◆ Problem statement: Convert the listing below into a numbered list, one line per item and no blank lines.

-- Start Provided data --

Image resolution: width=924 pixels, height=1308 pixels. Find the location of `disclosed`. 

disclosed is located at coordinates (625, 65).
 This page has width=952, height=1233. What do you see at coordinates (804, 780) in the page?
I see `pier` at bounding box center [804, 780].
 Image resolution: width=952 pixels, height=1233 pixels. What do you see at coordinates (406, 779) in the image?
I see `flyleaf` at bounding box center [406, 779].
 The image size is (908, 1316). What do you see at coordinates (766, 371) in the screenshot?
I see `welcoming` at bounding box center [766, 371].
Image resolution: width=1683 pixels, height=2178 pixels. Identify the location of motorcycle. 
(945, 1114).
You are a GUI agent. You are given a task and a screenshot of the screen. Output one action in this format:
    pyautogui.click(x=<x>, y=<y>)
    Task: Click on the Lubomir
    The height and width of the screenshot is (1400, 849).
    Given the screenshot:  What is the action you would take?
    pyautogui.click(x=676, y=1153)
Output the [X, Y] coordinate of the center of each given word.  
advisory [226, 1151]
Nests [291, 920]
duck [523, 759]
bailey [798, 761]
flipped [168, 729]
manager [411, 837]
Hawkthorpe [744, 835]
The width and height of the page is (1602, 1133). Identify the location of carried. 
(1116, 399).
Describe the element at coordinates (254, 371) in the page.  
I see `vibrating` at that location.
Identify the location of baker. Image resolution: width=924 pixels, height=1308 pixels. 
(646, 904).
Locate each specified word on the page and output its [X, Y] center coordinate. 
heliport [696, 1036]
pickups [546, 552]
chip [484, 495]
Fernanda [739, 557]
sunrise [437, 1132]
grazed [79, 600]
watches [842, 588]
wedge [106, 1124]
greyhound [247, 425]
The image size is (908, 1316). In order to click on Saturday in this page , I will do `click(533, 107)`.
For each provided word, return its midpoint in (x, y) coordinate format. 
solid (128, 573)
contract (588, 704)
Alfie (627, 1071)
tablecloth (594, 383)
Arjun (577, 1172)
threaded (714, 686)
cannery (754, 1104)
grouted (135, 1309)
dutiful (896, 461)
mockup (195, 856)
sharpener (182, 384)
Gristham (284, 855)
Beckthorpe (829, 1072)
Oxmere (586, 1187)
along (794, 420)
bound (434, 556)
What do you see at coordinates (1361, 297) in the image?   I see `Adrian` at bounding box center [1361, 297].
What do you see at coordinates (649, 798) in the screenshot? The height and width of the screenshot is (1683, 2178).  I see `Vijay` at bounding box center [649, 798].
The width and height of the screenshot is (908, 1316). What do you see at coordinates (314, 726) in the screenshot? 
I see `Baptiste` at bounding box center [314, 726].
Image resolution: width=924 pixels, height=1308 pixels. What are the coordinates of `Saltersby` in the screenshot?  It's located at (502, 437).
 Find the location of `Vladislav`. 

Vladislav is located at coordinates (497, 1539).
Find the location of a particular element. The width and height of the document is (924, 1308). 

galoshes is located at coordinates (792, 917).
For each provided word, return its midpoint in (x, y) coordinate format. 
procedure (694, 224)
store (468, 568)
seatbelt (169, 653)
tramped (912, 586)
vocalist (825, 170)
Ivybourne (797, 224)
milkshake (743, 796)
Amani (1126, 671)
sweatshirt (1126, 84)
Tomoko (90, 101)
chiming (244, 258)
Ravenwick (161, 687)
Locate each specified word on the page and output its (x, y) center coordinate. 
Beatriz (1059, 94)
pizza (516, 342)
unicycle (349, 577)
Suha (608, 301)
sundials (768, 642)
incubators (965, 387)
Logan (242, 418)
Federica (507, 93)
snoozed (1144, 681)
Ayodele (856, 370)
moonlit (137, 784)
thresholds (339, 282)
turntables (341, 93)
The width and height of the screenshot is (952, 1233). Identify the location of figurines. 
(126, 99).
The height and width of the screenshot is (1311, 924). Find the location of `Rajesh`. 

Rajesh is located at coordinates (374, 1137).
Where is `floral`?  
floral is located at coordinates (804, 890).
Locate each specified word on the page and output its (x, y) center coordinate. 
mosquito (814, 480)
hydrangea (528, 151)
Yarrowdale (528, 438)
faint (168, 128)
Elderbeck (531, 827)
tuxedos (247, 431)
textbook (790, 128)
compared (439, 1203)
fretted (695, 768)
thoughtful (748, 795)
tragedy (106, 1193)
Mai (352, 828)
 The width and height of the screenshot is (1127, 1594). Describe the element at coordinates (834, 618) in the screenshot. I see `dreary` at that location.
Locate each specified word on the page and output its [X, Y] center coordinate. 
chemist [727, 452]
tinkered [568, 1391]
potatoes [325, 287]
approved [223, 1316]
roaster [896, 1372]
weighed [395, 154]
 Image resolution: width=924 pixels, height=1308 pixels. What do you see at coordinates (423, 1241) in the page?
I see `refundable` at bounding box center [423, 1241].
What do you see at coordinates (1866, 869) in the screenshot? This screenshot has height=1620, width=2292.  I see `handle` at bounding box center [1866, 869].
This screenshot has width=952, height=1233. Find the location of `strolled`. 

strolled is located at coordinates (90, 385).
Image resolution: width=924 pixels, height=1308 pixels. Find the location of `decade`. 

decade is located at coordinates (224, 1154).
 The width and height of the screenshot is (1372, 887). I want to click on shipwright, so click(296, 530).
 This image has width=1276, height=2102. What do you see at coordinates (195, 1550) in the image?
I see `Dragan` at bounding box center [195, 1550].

-- End Provided data --

◆ Answer to the task:
1. Image resolution: width=924 pixels, height=1308 pixels. Find the location of `disclosed`. 
2. disclosed is located at coordinates (625, 65).
3.  This page has width=952, height=1233. What do you see at coordinates (804, 780) in the page?
4. I see `pier` at bounding box center [804, 780].
5.  Image resolution: width=952 pixels, height=1233 pixels. What do you see at coordinates (406, 779) in the image?
6. I see `flyleaf` at bounding box center [406, 779].
7.  The image size is (908, 1316). What do you see at coordinates (766, 371) in the screenshot?
8. I see `welcoming` at bounding box center [766, 371].
9. Image resolution: width=1683 pixels, height=2178 pixels. Identify the location of motorcycle. 
10. (945, 1114).
11. You are a GUI agent. You are given a task and a screenshot of the screen. Output one action in this format:
12.     pyautogui.click(x=<x>, y=<y>)
13.     Task: Click on the Lubomir
14.     The height and width of the screenshot is (1400, 849).
15.     Given the screenshot:  What is the action you would take?
16.     pyautogui.click(x=676, y=1153)
17. Output the [X, Y] coordinate of the center of each given word.  
18. advisory [226, 1151]
19. Nests [291, 920]
20. duck [523, 759]
21. bailey [798, 761]
22. flipped [168, 729]
23. manager [411, 837]
24. Hawkthorpe [744, 835]
25. The width and height of the page is (1602, 1133). Identify the location of carried. 
26. (1116, 399).
27. Describe the element at coordinates (254, 371) in the page.  
28. I see `vibrating` at that location.
29. Identify the location of baker. Image resolution: width=924 pixels, height=1308 pixels. 
30. (646, 904).
31. Locate each specified word on the page and output its [X, Y] center coordinate. 
32. heliport [696, 1036]
33. pickups [546, 552]
34. chip [484, 495]
35. Fernanda [739, 557]
36. sunrise [437, 1132]
37. grazed [79, 600]
38. watches [842, 588]
39. wedge [106, 1124]
40. greyhound [247, 425]
41. The image size is (908, 1316). In order to click on Saturday in this page , I will do `click(533, 107)`.
42. For each provided word, return its midpoint in (x, y) coordinate format. 
43. solid (128, 573)
44. contract (588, 704)
45. Alfie (627, 1071)
46. tablecloth (594, 383)
47. Arjun (577, 1172)
48. threaded (714, 686)
49. cannery (754, 1104)
50. grouted (135, 1309)
51. dutiful (896, 461)
52. mockup (195, 856)
53. sharpener (182, 384)
54. Gristham (284, 855)
55. Beckthorpe (829, 1072)
56. Oxmere (586, 1187)
57. along (794, 420)
58. bound (434, 556)
59. What do you see at coordinates (1361, 297) in the image?   I see `Adrian` at bounding box center [1361, 297].
60. What do you see at coordinates (649, 798) in the screenshot? The height and width of the screenshot is (1683, 2178).  I see `Vijay` at bounding box center [649, 798].
61. The width and height of the screenshot is (908, 1316). What do you see at coordinates (314, 726) in the screenshot? 
62. I see `Baptiste` at bounding box center [314, 726].
63. Image resolution: width=924 pixels, height=1308 pixels. What are the coordinates of `Saltersby` in the screenshot?  It's located at (502, 437).
64.  Find the location of `Vladislav`. 
65. Vladislav is located at coordinates (497, 1539).
66. Find the location of a particular element. The width and height of the document is (924, 1308). 
67. galoshes is located at coordinates (792, 917).
68. For each provided word, return its midpoint in (x, y) coordinate format. 
69. procedure (694, 224)
70. store (468, 568)
71. seatbelt (169, 653)
72. tramped (912, 586)
73. vocalist (825, 170)
74. Ivybourne (797, 224)
75. milkshake (743, 796)
76. Amani (1126, 671)
77. sweatshirt (1126, 84)
78. Tomoko (90, 101)
79. chiming (244, 258)
80. Ravenwick (161, 687)
81. Locate each specified word on the page and output its (x, y) center coordinate. 
82. Beatriz (1059, 94)
83. pizza (516, 342)
84. unicycle (349, 577)
85. Suha (608, 301)
86. sundials (768, 642)
87. incubators (965, 387)
88. Logan (242, 418)
89. Federica (507, 93)
90. snoozed (1144, 681)
91. Ayodele (856, 370)
92. moonlit (137, 784)
93. thresholds (339, 282)
94. turntables (341, 93)
95. The width and height of the screenshot is (952, 1233). Identify the location of figurines. 
96. (126, 99).
97. The height and width of the screenshot is (1311, 924). Find the location of `Rajesh`. 
98. Rajesh is located at coordinates (374, 1137).
99. Where is `floral`?  
100. floral is located at coordinates (804, 890).
101. Locate each specified word on the page and output its (x, y) center coordinate. 
102. mosquito (814, 480)
103. hydrangea (528, 151)
104. Yarrowdale (528, 438)
105. faint (168, 128)
106. Elderbeck (531, 827)
107. tuxedos (247, 431)
108. textbook (790, 128)
109. compared (439, 1203)
110. fretted (695, 768)
111. thoughtful (748, 795)
112. tragedy (106, 1193)
113. Mai (352, 828)
114.  The width and height of the screenshot is (1127, 1594). Describe the element at coordinates (834, 618) in the screenshot. I see `dreary` at that location.
115. Locate each specified word on the page and output its [X, Y] center coordinate. 
116. chemist [727, 452]
117. tinkered [568, 1391]
118. potatoes [325, 287]
119. approved [223, 1316]
120. roaster [896, 1372]
121. weighed [395, 154]
122.  Image resolution: width=924 pixels, height=1308 pixels. What do you see at coordinates (423, 1241) in the page?
123. I see `refundable` at bounding box center [423, 1241].
124. What do you see at coordinates (1866, 869) in the screenshot? This screenshot has height=1620, width=2292.  I see `handle` at bounding box center [1866, 869].
125. This screenshot has width=952, height=1233. Find the location of `strolled`. 
126. strolled is located at coordinates (90, 385).
127. Image resolution: width=924 pixels, height=1308 pixels. Find the location of `decade`. 
128. decade is located at coordinates (224, 1154).
129.  The width and height of the screenshot is (1372, 887). I want to click on shipwright, so click(296, 530).
130.  This image has width=1276, height=2102. What do you see at coordinates (195, 1550) in the image?
131. I see `Dragan` at bounding box center [195, 1550].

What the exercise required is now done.